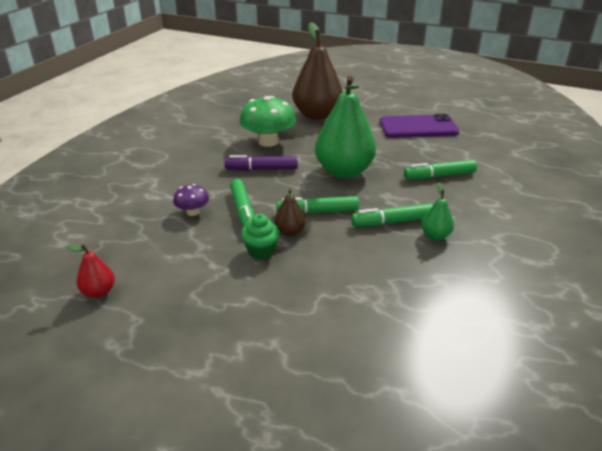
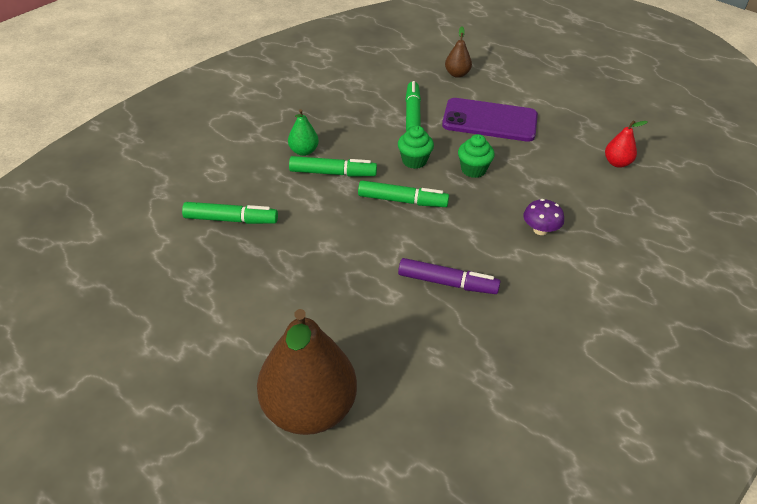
camera: 165 degrees left, 10 degrees up
(243, 211) = (483, 219): green marker -> green marker (412, 114)
(268, 142) = (422, 345): green mushroom -> none
(290, 232) = (440, 183): brown pear -> brown pear (457, 74)
(323, 248) = (414, 161): none -> green cupcake
(344, 171) = (341, 253): green pear -> none
(418, 127) = (166, 325): purple phone -> purple phone (489, 120)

■ REQUIRED WORK:
Find the number of lines in the entries above that hold the string "green", and write only that number.

■ YOUR RESPONSE:
4